Assignment: Exactly the lines below from the one with "GAS1: MQ-7 -> MQ-135" up to and including the one with "RADIO3 pin MOSI: 16 -> A1" make up the answer, with nothing else added.

(Recorded data)
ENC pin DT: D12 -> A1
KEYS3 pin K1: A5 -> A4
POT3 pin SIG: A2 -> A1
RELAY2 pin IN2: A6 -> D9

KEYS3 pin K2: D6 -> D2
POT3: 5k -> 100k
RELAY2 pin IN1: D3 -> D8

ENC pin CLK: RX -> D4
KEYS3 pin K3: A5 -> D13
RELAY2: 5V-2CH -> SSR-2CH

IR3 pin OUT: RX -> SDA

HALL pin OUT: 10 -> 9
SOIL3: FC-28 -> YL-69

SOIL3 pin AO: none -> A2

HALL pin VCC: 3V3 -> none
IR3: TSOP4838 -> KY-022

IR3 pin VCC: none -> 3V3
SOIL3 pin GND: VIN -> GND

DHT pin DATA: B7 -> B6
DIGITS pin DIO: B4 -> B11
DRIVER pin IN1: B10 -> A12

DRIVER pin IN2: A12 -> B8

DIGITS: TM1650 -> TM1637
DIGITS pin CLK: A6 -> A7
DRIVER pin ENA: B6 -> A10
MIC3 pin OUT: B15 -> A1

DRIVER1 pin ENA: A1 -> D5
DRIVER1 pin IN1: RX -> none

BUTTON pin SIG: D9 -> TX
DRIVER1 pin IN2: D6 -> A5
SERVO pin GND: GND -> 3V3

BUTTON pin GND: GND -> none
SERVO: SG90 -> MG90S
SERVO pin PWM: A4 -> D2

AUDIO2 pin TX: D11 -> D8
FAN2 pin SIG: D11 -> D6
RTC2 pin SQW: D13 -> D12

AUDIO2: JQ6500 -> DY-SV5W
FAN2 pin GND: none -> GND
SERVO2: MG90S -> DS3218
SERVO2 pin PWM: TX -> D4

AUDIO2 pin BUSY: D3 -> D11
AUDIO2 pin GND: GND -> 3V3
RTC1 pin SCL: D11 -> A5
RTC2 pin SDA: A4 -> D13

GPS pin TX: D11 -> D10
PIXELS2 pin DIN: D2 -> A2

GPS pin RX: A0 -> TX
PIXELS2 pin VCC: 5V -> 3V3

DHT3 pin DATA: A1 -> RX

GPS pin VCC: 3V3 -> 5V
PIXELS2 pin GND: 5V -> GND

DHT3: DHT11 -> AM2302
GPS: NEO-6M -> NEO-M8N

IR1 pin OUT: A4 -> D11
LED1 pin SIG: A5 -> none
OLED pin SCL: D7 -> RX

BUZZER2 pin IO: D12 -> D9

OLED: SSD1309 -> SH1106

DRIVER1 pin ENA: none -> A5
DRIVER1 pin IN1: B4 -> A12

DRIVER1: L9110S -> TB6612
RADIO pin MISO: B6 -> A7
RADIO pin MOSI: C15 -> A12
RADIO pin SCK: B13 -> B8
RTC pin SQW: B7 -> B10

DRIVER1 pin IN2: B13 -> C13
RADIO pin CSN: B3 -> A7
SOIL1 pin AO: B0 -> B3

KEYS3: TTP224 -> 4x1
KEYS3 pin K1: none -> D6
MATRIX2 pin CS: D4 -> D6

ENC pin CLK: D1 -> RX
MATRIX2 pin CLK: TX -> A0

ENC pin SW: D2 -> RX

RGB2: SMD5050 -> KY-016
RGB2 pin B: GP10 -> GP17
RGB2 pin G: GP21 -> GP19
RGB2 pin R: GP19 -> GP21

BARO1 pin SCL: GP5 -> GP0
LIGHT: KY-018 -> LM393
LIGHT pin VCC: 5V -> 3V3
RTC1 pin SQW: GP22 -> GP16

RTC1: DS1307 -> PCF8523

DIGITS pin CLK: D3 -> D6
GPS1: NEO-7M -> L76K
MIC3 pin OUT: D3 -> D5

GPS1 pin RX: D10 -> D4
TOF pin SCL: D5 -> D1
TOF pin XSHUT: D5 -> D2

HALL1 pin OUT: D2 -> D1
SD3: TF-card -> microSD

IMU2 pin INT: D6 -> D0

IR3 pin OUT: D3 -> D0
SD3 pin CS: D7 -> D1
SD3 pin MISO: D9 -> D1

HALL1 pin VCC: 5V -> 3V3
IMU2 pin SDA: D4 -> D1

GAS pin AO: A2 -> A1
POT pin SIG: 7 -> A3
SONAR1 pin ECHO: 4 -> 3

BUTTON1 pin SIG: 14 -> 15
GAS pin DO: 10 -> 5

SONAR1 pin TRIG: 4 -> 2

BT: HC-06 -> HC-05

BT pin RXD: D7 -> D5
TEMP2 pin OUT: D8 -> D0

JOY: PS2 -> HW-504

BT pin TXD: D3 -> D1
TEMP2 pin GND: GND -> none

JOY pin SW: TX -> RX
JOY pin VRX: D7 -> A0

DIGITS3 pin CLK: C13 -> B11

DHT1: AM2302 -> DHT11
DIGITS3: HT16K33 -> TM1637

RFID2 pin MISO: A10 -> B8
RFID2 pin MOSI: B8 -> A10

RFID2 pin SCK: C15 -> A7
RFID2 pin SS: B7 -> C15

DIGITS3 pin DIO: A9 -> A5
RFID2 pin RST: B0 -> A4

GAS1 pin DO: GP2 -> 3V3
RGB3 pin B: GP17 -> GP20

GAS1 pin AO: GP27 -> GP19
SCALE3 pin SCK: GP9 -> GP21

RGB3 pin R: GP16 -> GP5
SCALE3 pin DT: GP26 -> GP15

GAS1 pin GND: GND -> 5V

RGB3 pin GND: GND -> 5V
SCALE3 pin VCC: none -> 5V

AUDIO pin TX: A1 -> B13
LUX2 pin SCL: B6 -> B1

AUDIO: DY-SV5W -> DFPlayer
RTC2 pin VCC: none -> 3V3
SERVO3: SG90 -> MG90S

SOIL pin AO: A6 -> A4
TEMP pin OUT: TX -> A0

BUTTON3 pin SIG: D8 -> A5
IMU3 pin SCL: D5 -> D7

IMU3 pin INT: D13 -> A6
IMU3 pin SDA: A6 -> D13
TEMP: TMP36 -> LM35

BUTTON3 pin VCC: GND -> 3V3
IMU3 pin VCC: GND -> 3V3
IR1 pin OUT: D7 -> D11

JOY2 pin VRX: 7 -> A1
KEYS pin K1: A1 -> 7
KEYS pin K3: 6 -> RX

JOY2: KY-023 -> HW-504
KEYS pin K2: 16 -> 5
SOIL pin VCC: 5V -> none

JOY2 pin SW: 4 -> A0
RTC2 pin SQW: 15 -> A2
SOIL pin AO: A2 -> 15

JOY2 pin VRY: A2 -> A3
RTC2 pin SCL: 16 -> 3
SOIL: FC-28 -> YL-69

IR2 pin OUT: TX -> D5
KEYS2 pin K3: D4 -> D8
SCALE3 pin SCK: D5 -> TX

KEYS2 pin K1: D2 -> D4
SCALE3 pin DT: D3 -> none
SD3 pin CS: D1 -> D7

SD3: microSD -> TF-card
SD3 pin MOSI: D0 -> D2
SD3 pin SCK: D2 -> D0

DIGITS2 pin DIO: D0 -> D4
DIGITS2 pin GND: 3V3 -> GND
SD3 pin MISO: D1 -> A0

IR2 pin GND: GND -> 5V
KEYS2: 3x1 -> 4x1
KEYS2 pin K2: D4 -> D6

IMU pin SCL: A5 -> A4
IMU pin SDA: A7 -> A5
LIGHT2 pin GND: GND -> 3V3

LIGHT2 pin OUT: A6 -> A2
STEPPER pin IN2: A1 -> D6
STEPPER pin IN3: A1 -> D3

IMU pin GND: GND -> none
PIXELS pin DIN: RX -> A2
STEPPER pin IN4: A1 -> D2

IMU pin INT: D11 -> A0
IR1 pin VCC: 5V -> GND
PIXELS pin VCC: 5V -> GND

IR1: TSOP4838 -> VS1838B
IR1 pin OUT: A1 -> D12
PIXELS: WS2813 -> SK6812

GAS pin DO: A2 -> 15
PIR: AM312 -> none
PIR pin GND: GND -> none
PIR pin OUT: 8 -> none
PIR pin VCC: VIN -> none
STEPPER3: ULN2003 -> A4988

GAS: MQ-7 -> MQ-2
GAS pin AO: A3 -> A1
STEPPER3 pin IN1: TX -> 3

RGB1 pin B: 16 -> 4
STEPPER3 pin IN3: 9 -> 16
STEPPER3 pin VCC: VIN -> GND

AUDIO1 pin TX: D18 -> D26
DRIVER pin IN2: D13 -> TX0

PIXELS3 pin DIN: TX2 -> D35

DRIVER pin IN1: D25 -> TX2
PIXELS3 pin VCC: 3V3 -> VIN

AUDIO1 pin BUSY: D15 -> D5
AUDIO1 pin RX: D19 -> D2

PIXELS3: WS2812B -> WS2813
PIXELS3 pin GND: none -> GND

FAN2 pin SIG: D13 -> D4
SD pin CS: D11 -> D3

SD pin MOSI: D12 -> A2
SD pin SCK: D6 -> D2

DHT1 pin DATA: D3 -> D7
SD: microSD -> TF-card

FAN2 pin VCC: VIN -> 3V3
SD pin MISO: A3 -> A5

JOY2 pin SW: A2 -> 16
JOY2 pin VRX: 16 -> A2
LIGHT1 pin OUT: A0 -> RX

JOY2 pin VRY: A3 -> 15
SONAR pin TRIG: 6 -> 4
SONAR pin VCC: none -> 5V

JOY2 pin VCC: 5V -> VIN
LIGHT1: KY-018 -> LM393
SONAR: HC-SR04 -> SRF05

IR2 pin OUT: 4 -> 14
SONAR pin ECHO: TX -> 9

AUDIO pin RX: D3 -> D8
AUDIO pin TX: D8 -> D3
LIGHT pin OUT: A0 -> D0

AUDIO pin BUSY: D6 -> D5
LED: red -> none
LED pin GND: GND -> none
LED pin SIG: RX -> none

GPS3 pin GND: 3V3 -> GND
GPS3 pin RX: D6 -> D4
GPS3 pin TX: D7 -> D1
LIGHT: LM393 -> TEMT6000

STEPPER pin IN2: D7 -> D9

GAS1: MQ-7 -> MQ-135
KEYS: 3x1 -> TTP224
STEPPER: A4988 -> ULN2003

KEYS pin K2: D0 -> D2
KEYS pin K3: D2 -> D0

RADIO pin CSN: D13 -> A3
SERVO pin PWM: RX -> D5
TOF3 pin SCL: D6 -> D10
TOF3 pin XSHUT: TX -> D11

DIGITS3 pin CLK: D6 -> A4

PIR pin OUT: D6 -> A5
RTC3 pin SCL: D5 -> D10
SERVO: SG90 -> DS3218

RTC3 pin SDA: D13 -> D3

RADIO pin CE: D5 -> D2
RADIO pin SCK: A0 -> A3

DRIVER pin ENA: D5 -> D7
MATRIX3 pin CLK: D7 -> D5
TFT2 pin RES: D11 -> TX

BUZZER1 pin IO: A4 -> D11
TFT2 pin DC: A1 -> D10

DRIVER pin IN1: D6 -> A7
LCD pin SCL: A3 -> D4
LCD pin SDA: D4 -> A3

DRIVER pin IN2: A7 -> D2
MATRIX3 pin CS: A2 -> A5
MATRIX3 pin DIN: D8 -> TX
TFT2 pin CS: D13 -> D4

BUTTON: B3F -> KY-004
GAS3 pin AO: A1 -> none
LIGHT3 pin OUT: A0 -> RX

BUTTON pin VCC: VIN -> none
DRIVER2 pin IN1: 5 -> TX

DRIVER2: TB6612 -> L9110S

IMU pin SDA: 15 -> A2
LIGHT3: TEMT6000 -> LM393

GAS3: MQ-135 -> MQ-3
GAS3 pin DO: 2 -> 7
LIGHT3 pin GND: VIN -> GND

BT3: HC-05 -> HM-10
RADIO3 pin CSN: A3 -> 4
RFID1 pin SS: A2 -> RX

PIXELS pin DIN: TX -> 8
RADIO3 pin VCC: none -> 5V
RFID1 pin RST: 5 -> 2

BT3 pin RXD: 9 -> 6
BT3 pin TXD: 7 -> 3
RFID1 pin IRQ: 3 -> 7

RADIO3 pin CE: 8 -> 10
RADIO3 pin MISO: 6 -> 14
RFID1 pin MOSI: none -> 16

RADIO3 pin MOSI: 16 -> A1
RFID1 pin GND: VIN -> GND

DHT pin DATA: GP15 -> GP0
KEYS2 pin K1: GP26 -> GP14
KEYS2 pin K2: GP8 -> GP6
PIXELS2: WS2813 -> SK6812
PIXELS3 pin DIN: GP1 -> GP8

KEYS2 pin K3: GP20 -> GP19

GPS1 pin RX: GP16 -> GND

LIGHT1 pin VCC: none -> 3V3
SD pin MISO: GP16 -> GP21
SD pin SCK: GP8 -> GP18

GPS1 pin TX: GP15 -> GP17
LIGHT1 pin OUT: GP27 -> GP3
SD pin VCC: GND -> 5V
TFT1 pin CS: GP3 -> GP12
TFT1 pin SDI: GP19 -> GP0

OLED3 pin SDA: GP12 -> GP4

Exercise solution:
GAS1: MQ-7 -> MQ-135
KEYS: 3x1 -> TTP224
STEPPER: A4988 -> ULN2003

KEYS pin K2: D0 -> D2
KEYS pin K3: D2 -> D0

RADIO pin CSN: D13 -> A3
SERVO pin PWM: RX -> D5
TOF3 pin SCL: D6 -> D10
TOF3 pin XSHUT: TX -> D11

DIGITS3 pin CLK: D6 -> A4

PIR pin OUT: D6 -> A5
RTC3 pin SCL: D5 -> D10
SERVO: SG90 -> DS3218

RTC3 pin SDA: D13 -> D3

RADIO pin CE: D5 -> D2
RADIO pin SCK: A0 -> A3

DRIVER pin ENA: D5 -> D7
MATRIX3 pin CLK: D7 -> D5
TFT2 pin RES: D11 -> TX

BUZZER1 pin IO: A4 -> D11
TFT2 pin DC: A1 -> D10

DRIVER pin IN1: D6 -> A7
LCD pin SCL: A3 -> D4
LCD pin SDA: D4 -> A3

DRIVER pin IN2: A7 -> D2
MATRIX3 pin CS: A2 -> A5
MATRIX3 pin DIN: D8 -> TX
TFT2 pin CS: D13 -> D4

BUTTON: B3F -> KY-004
GAS3 pin AO: A1 -> none
LIGHT3 pin OUT: A0 -> RX

BUTTON pin VCC: VIN -> none
DRIVER2 pin IN1: 5 -> TX

DRIVER2: TB6612 -> L9110S

IMU pin SDA: 15 -> A2
LIGHT3: TEMT6000 -> LM393

GAS3: MQ-135 -> MQ-3
GAS3 pin DO: 2 -> 7
LIGHT3 pin GND: VIN -> GND

BT3: HC-05 -> HM-10
RADIO3 pin CSN: A3 -> 4
RFID1 pin SS: A2 -> RX

PIXELS pin DIN: TX -> 8
RADIO3 pin VCC: none -> 5V
RFID1 pin RST: 5 -> 2

BT3 pin RXD: 9 -> 6
BT3 pin TXD: 7 -> 3
RFID1 pin IRQ: 3 -> 7

RADIO3 pin CE: 8 -> 10
RADIO3 pin MISO: 6 -> 14
RFID1 pin MOSI: none -> 16

RADIO3 pin MOSI: 16 -> A1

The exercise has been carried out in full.